Records:

— BEGIN —

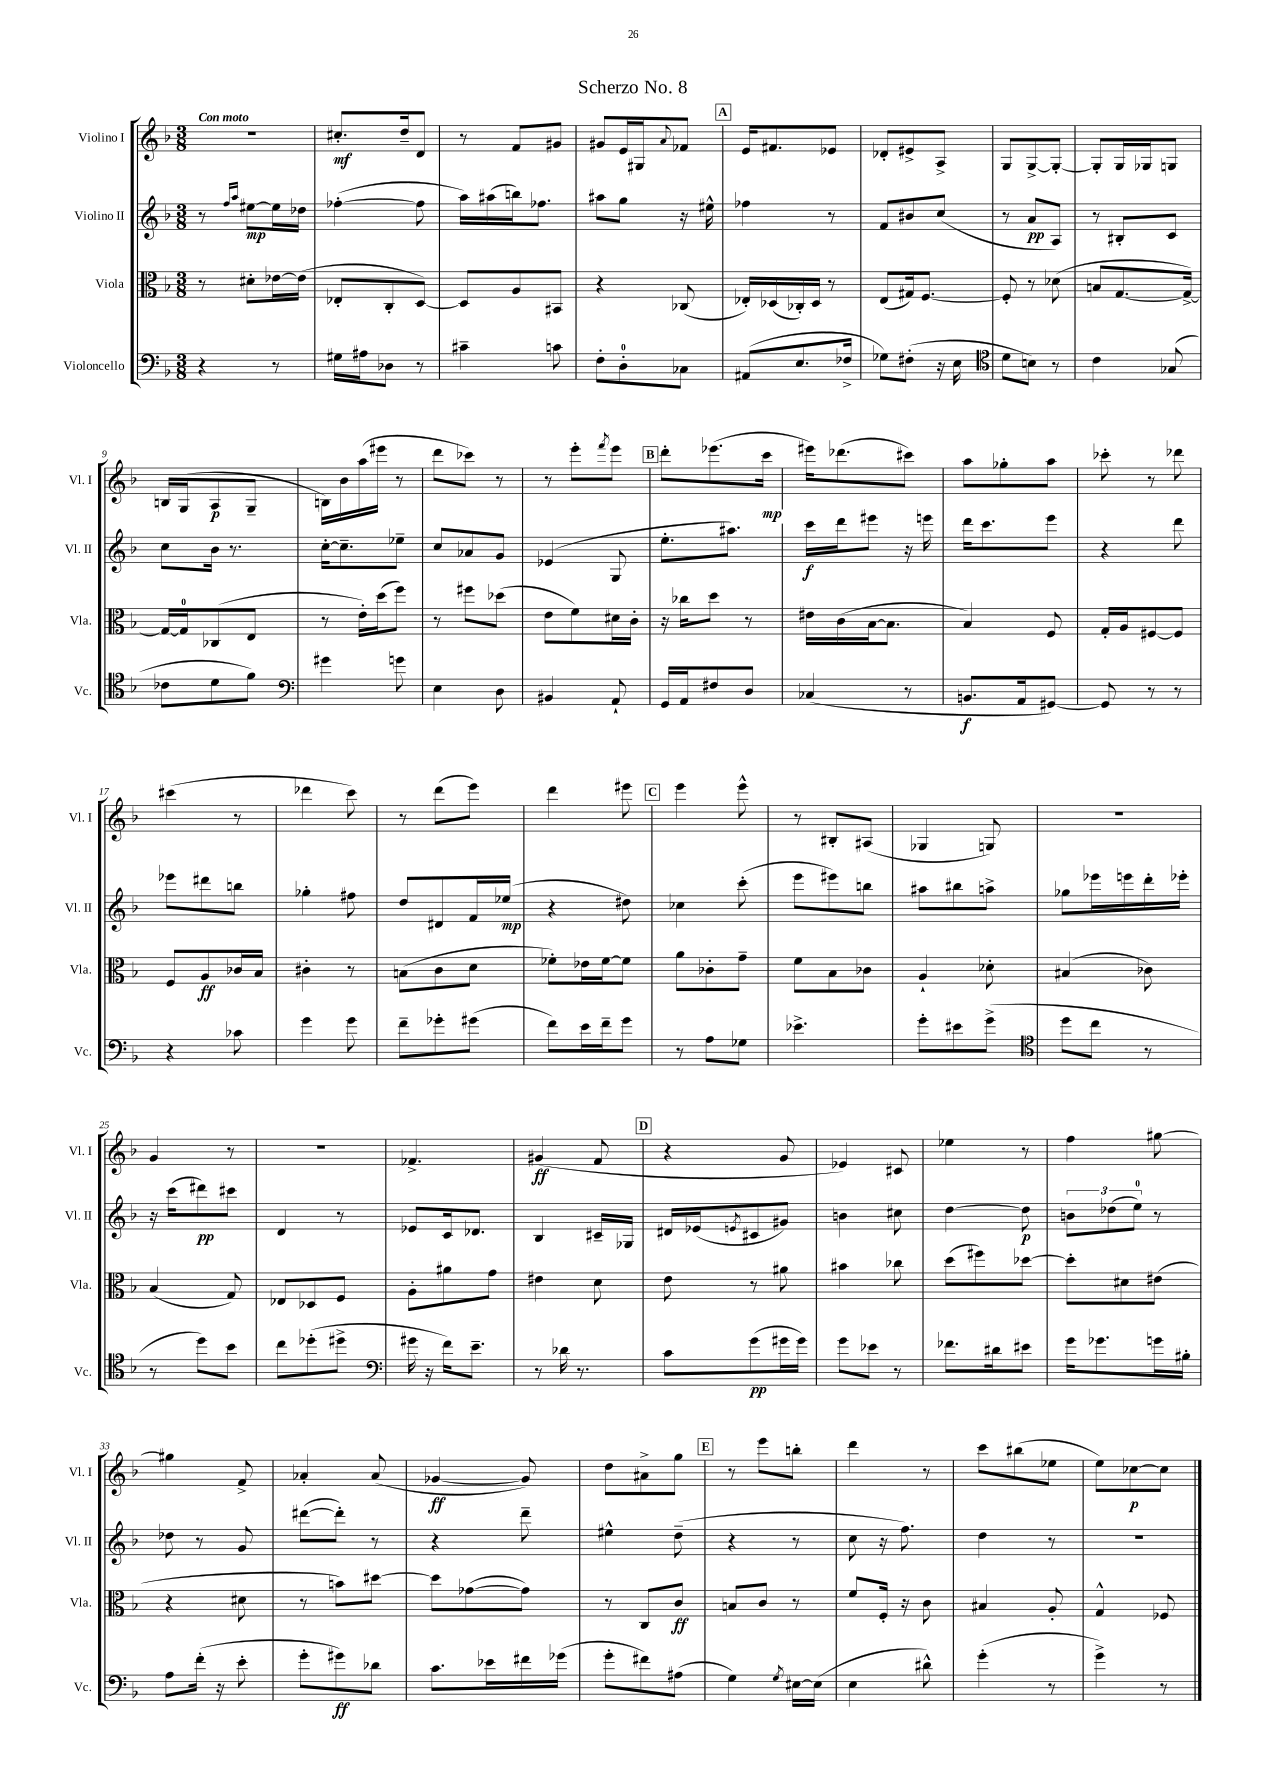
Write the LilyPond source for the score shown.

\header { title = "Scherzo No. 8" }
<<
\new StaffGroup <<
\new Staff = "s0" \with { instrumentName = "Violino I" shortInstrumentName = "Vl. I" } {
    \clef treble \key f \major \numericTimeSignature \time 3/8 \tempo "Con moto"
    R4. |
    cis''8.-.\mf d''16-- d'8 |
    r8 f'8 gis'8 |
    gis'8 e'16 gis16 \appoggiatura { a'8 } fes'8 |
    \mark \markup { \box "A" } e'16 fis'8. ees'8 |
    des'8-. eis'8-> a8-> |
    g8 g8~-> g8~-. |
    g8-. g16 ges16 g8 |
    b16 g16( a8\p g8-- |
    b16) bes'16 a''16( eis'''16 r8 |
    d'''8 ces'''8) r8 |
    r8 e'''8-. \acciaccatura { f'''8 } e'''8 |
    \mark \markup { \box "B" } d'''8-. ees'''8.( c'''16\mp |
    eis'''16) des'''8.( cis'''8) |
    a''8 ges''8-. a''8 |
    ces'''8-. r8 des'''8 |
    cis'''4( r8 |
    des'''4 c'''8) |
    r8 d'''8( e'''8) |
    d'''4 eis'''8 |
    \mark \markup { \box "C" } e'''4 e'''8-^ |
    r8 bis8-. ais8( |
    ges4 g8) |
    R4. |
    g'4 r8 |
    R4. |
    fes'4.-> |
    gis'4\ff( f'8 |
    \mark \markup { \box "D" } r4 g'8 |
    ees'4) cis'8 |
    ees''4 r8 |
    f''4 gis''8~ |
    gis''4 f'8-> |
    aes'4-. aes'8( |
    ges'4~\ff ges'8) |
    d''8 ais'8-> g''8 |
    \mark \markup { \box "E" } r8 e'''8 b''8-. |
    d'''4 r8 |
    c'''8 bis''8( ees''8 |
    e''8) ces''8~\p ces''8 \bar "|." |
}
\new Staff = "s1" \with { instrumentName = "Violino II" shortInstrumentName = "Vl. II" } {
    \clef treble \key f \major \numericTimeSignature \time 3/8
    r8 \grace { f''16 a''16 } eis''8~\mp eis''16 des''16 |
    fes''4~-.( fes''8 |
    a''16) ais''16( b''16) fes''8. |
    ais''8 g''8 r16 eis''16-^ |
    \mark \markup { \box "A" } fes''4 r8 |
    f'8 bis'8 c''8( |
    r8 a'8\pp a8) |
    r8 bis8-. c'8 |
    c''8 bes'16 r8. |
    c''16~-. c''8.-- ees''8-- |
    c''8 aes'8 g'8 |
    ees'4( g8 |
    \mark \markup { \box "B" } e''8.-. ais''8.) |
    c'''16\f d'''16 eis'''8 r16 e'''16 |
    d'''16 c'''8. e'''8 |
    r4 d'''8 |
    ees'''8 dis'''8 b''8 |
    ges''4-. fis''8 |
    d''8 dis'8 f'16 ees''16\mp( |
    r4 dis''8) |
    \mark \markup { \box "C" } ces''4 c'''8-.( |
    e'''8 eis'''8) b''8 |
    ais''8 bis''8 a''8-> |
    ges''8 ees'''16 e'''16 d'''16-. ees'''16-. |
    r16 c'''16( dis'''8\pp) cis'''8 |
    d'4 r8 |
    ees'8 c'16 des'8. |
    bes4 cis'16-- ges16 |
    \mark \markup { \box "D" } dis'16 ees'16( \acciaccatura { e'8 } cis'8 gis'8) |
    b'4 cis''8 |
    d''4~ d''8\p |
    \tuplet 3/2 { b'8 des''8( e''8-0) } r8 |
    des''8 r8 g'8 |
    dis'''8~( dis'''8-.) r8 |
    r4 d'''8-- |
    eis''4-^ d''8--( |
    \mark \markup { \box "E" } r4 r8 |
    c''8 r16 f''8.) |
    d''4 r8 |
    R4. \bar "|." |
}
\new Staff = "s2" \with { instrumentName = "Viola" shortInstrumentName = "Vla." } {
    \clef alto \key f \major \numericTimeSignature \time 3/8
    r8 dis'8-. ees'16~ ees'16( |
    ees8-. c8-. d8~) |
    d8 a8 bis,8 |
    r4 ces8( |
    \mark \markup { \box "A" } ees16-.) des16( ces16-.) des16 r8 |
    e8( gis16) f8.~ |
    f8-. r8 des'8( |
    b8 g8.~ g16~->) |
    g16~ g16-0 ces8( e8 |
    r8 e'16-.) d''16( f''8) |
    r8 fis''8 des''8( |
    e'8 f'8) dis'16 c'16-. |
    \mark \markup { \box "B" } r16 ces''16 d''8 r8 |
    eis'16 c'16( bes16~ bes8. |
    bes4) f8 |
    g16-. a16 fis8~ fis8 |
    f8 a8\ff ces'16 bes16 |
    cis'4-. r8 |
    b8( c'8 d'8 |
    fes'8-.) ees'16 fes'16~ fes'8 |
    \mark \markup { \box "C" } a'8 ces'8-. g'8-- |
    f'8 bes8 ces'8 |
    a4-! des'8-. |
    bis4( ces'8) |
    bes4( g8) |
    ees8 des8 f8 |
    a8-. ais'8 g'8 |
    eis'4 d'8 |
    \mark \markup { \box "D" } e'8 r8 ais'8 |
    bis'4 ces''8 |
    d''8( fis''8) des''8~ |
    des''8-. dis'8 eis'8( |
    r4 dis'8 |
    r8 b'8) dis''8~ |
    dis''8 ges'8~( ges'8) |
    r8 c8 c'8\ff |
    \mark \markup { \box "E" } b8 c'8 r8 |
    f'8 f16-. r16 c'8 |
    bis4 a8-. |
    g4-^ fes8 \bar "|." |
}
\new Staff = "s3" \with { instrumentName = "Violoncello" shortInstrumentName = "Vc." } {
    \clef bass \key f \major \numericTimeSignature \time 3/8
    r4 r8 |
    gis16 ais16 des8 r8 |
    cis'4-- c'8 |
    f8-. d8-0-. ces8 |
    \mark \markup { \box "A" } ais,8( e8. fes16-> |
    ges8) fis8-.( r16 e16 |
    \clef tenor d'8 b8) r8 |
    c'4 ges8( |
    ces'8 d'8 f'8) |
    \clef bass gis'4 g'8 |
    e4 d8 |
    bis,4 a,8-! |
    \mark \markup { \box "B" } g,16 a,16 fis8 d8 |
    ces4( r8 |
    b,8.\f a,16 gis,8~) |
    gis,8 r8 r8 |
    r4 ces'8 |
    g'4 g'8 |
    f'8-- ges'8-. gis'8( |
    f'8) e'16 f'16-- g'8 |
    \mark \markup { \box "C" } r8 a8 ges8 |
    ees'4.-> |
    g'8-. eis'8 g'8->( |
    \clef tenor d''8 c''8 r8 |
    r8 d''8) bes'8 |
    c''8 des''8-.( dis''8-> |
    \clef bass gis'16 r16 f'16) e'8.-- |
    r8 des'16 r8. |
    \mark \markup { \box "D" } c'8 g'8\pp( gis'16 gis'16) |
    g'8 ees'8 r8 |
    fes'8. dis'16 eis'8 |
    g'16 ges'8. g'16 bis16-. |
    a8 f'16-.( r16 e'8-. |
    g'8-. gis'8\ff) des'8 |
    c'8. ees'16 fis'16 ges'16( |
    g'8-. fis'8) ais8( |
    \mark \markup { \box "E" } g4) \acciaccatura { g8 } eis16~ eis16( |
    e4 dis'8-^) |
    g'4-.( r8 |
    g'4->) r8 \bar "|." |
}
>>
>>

— END —

Goal of the exercise: Please identify every line in the rows above that contains the word "Violino", and copy each of those lines.

Answer to the exercise:
\new Staff = "s0" \with { instrumentName = "Violino I" shortInstrumentName = "Vl. I" } {
\new Staff = "s1" \with { instrumentName = "Violino II" shortInstrumentName = "Vl. II" } {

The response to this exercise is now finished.